• **WORK TO BE COMPLETED**
Leave out the lines before the one with "sonibusal (yellow) 216,201"; output that line and all remaining lines of the records exactly.

** DATA UNDER STUDY follows **

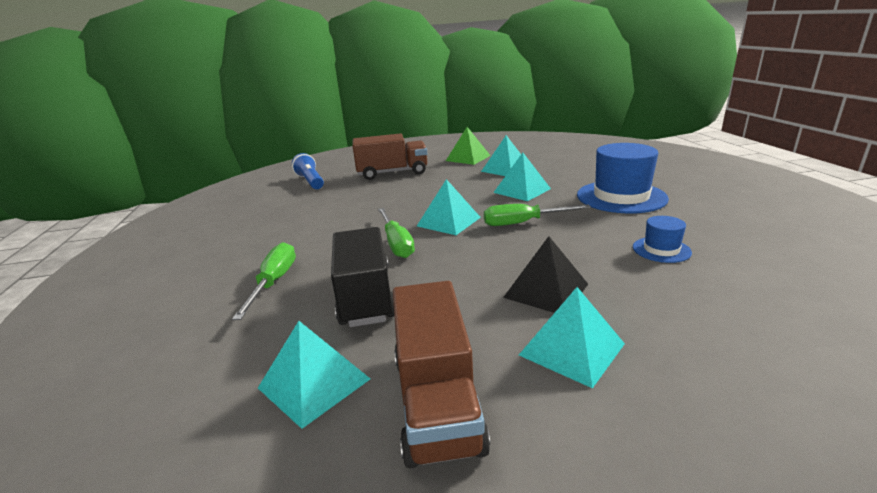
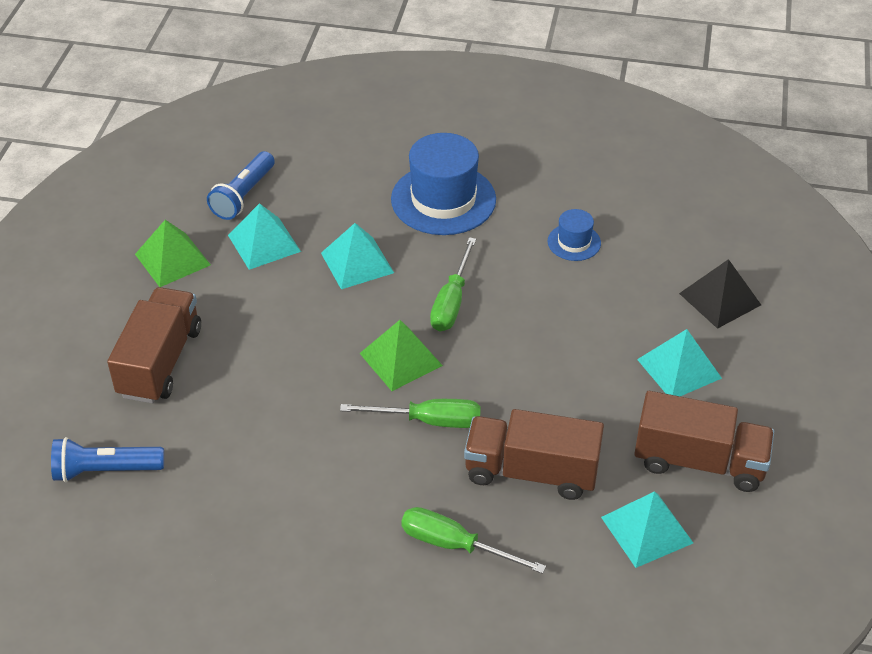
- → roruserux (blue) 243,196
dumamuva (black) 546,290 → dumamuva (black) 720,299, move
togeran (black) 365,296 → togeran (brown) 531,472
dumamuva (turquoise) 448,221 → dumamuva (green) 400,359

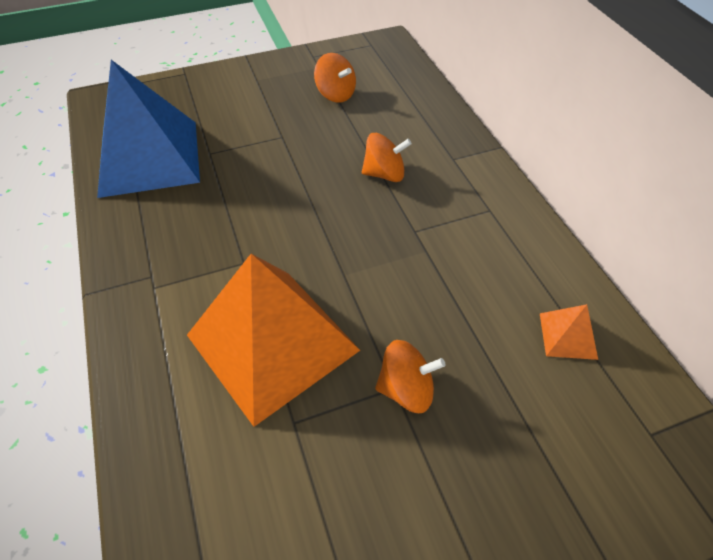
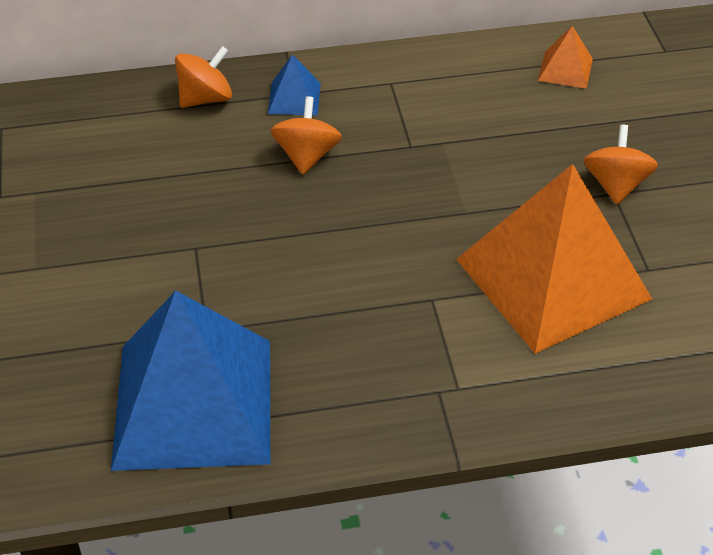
- → dumamuva (blue) 294,98
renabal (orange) 335,94 → renabal (orange) 205,98, move

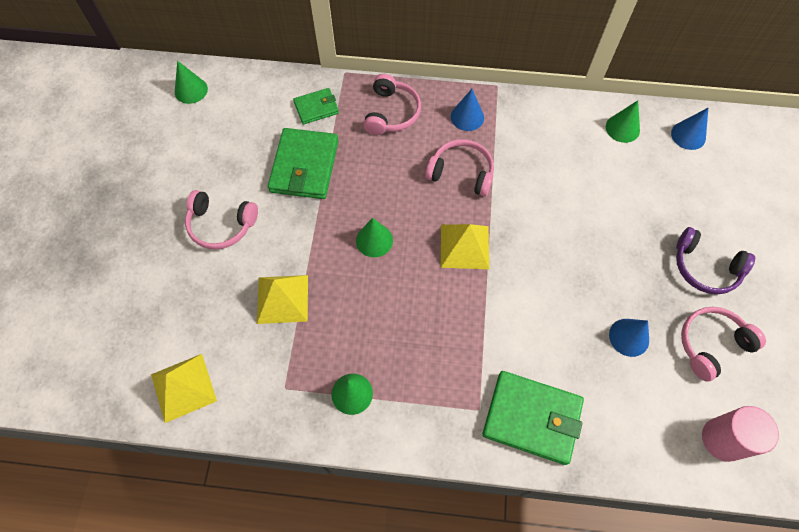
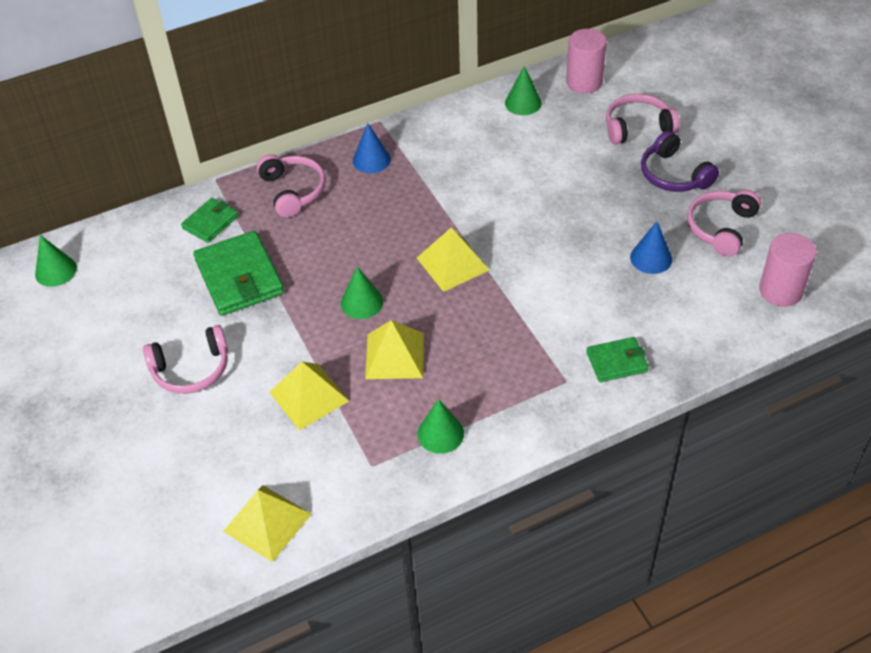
- → dumamuva (yellow) 395,355
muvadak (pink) 461,172 → muvadak (pink) 637,127, move
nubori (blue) 688,135 → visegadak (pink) 584,82
muvadak (purple) 705,268 → muvadak (purple) 673,175, 60 degrees clockwise
tutero (green) 531,418 → tutero (green) 616,362, x0.56

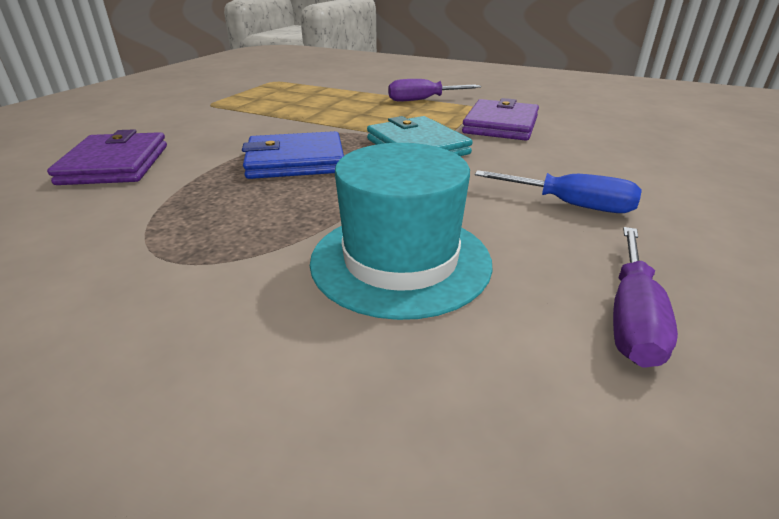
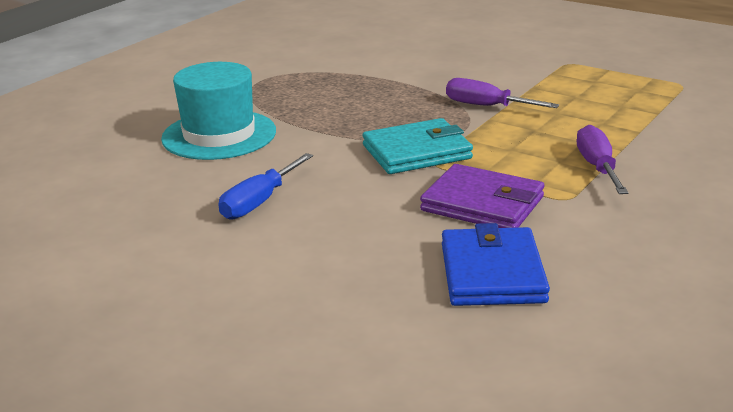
tutero (purple) 115,164 → -
tutero (blue) 295,161 → tutero (blue) 492,273, move
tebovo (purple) 631,317 → tebovo (purple) 486,106, move

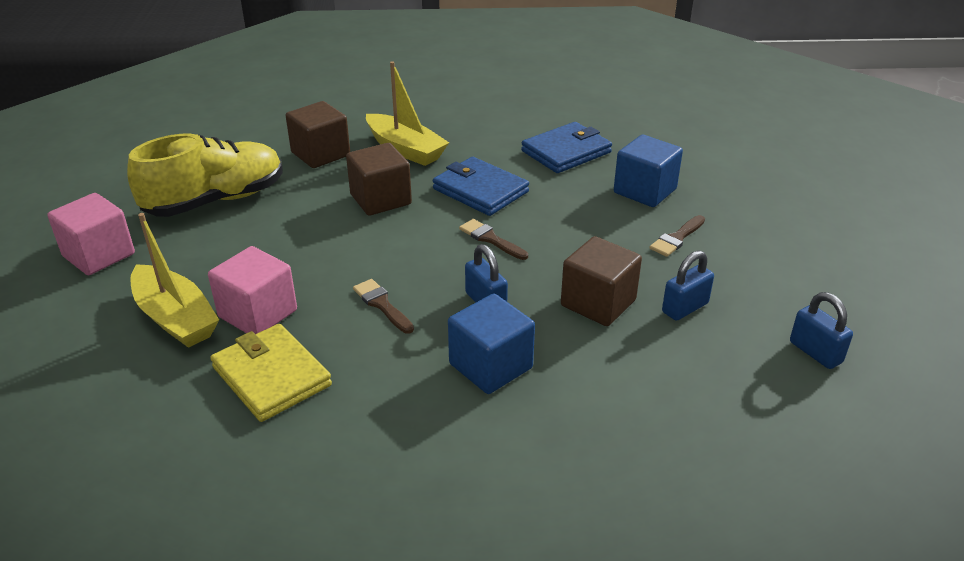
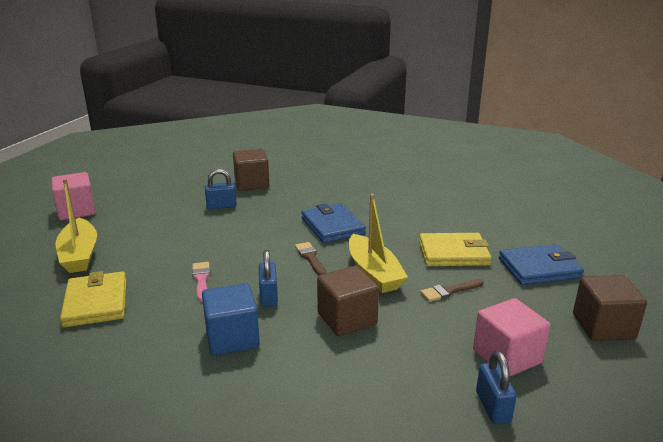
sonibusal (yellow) 216,201 → -
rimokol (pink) 258,313 → rimokol (pink) 507,356, move
rimokol (brown) 380,199 → rimokol (brown) 603,326, move
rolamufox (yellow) 405,149 → rolamufox (yellow) 374,273, move
tutero (blue) 566,152 → tutero (blue) 539,268, move
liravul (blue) 685,308 → liravul (blue) 221,206, move
rimokol (blue) 645,191 → tutero (yellow) 453,253
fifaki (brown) 382,304 → fifaki (pink) 201,279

** End of DATA UNDER STUDY **

• **RESPONSE TO THE TASK**
sonibusal (yellow) 216,201 → -
rimokol (pink) 258,313 → rimokol (pink) 507,356, move
rimokol (brown) 380,199 → rimokol (brown) 603,326, move
rolamufox (yellow) 405,149 → rolamufox (yellow) 374,273, move
tutero (blue) 566,152 → tutero (blue) 539,268, move
liravul (blue) 685,308 → liravul (blue) 221,206, move
rimokol (blue) 645,191 → tutero (yellow) 453,253
fifaki (brown) 382,304 → fifaki (pink) 201,279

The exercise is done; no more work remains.